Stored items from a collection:

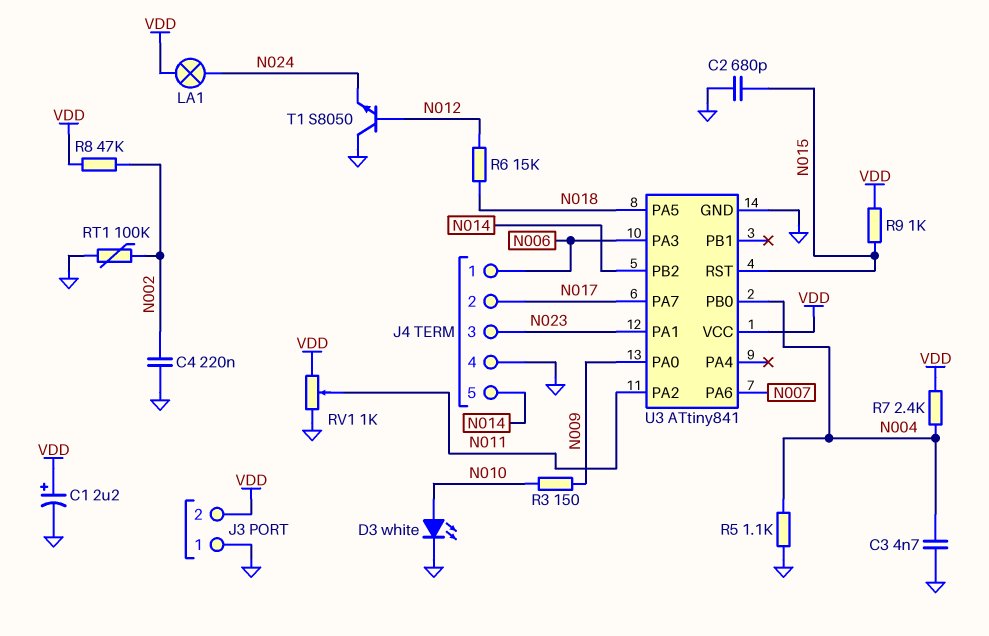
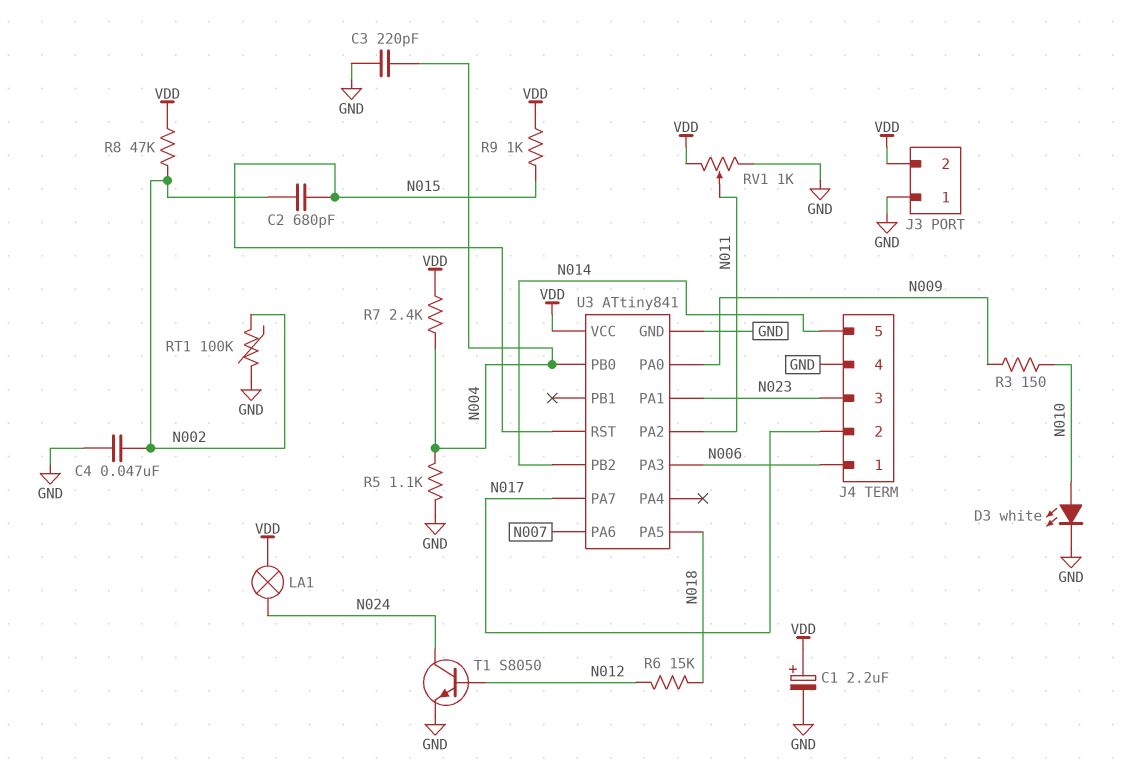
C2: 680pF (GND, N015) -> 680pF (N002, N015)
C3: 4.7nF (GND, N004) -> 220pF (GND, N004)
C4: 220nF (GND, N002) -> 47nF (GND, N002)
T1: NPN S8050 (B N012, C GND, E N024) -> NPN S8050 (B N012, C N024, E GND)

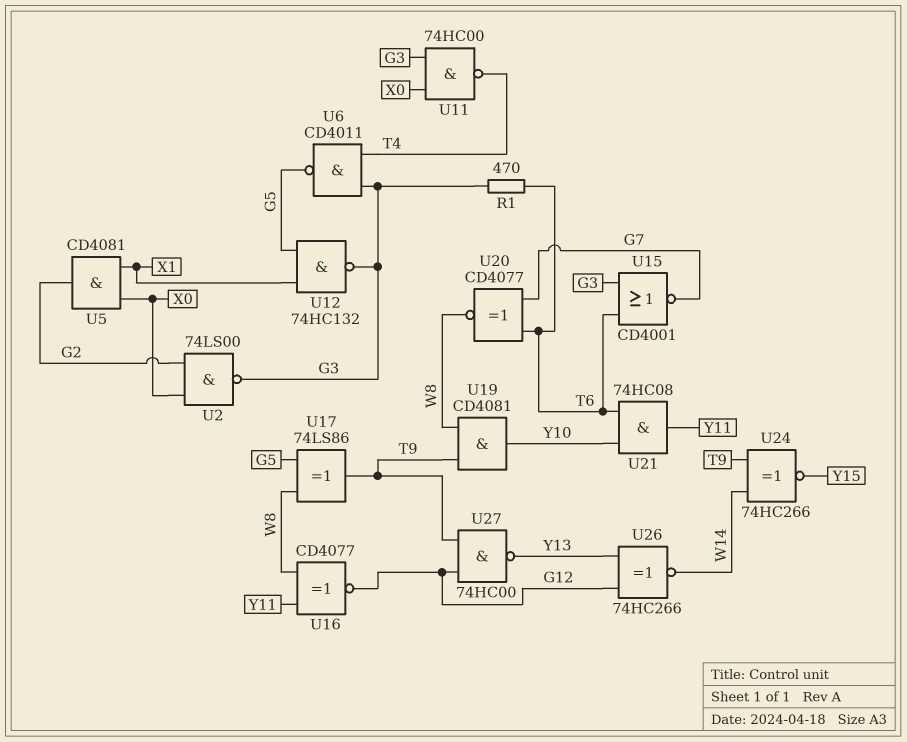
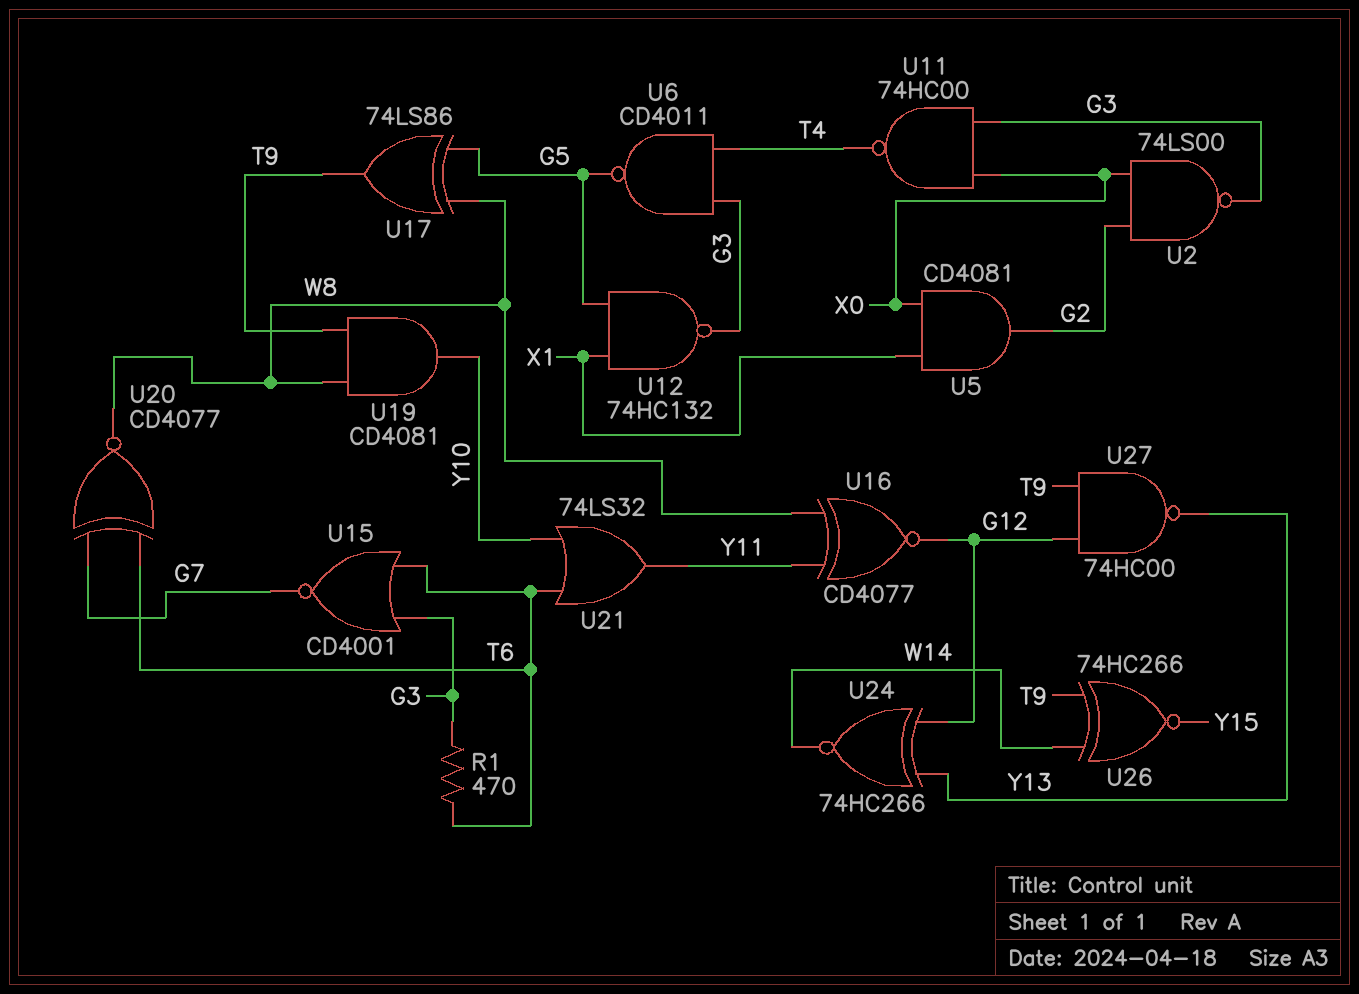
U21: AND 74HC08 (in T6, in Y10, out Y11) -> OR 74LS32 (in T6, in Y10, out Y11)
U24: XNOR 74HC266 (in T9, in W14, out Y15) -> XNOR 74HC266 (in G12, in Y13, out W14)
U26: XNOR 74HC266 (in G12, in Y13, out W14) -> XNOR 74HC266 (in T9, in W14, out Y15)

What the task requires
Wherever the word "XNOR" appears in the records above, copy that line.

Result of this task
U24: XNOR 74HC266 (in T9, in W14, out Y15) -> XNOR 74HC266 (in G12, in Y13, out W14)
U26: XNOR 74HC266 (in G12, in Y13, out W14) -> XNOR 74HC266 (in T9, in W14, out Y15)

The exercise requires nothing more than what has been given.